Task description: Scan the records for the word "none". Return each line where it is found.

Source material:

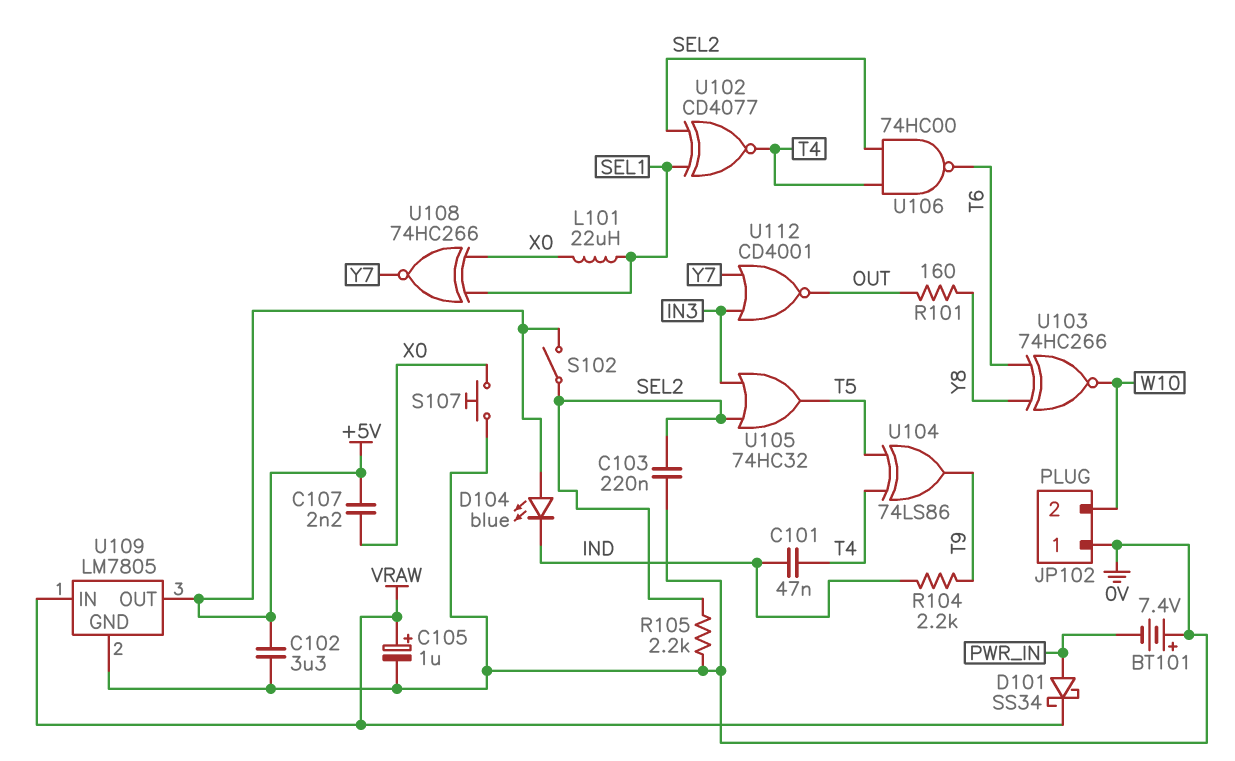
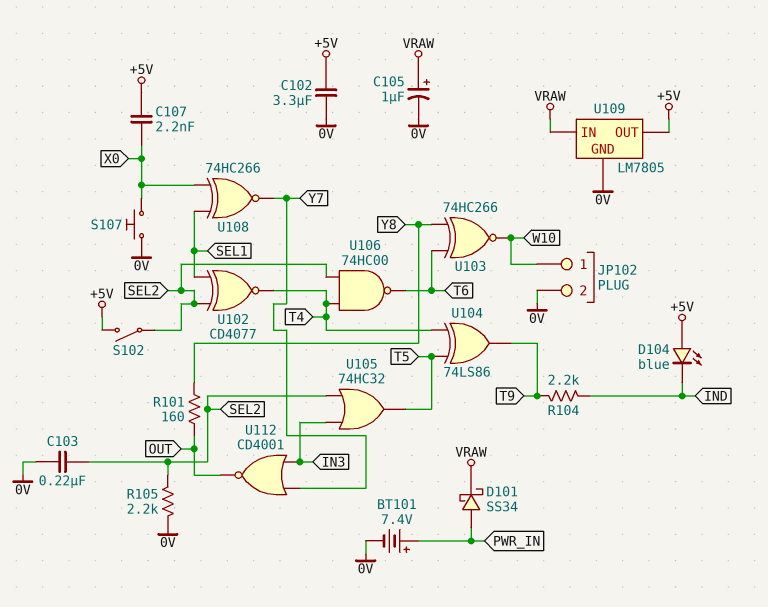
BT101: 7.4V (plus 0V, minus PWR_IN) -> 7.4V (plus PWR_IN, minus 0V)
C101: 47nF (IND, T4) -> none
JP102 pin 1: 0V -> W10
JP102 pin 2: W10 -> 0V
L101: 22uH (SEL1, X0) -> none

...

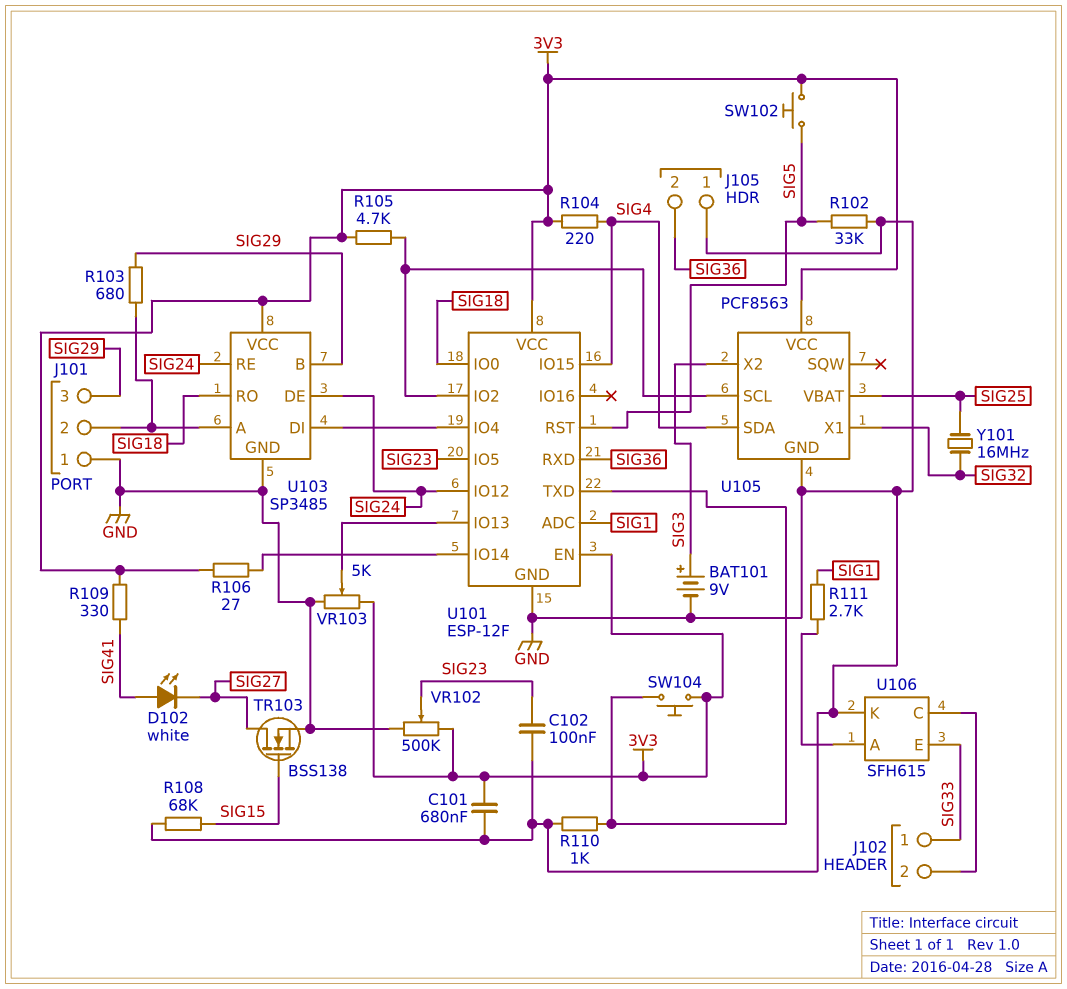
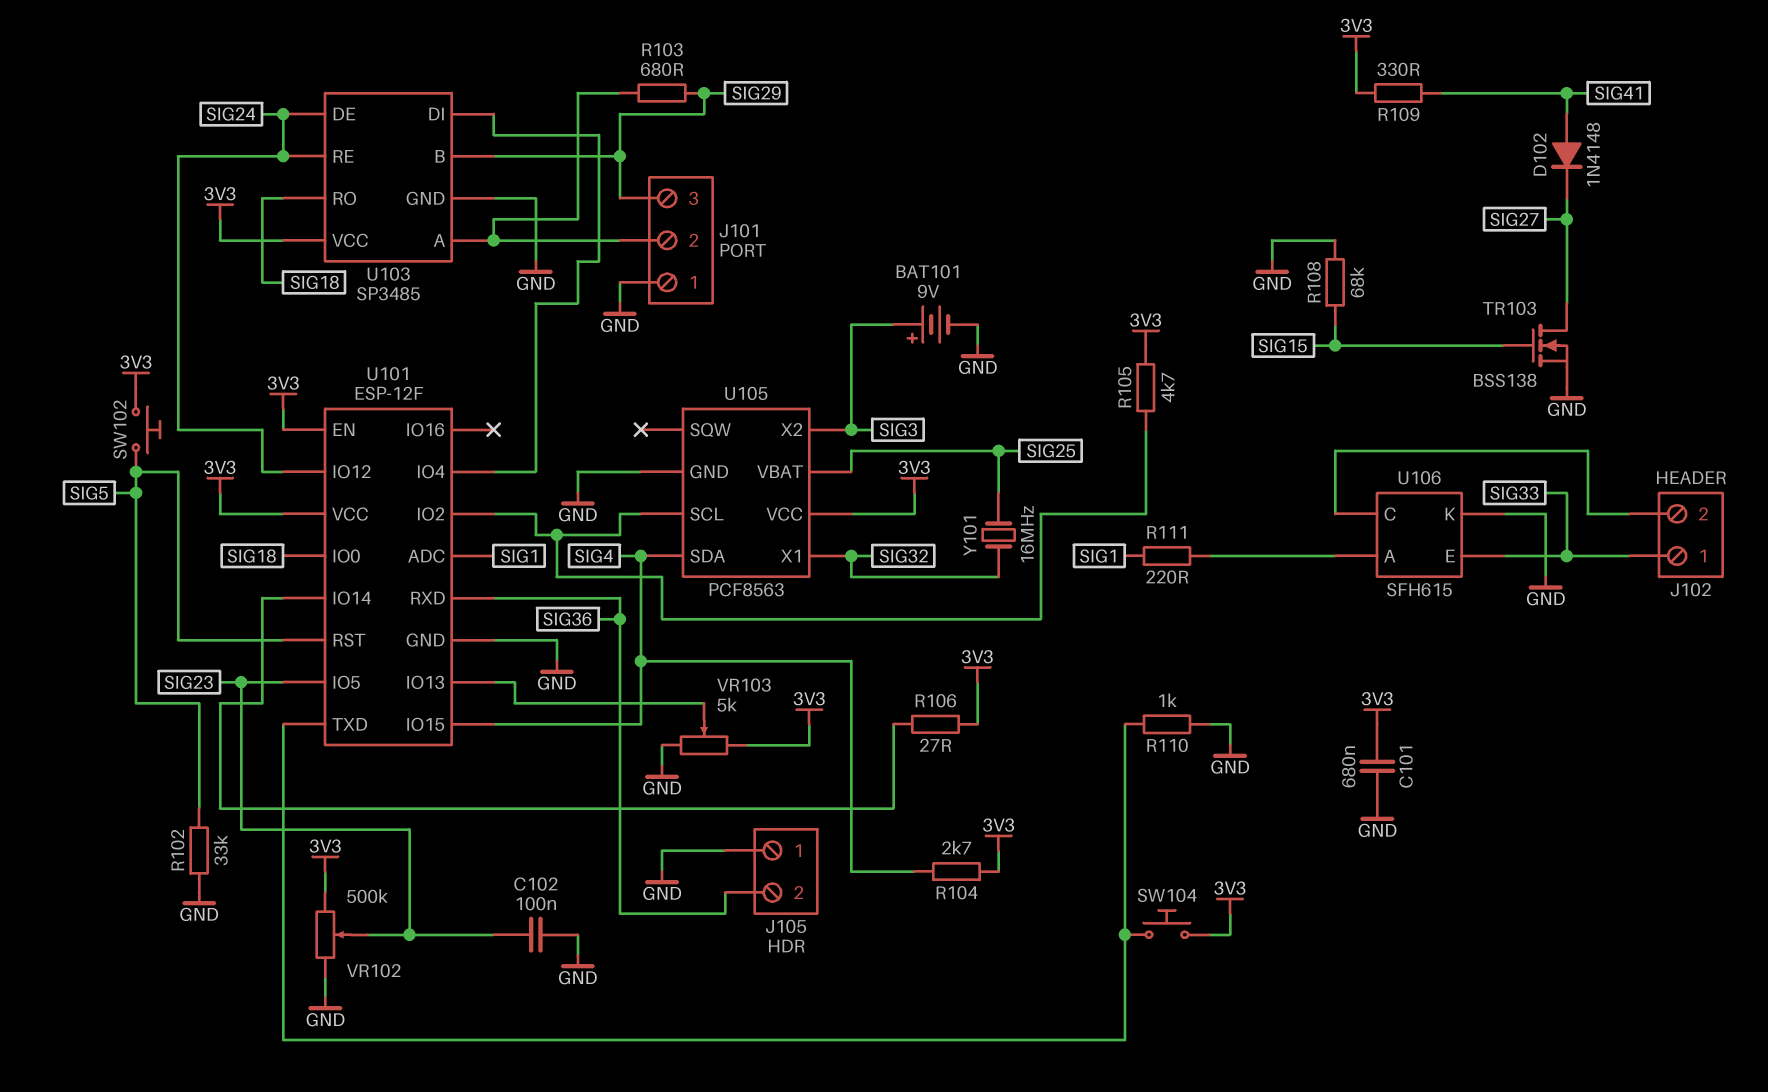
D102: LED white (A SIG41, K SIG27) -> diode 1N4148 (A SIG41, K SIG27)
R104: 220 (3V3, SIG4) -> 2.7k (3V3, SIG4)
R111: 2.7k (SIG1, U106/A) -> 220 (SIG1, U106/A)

Response for this exercise:
C101: 47nF (IND, T4) -> none
L101: 22uH (SEL1, X0) -> none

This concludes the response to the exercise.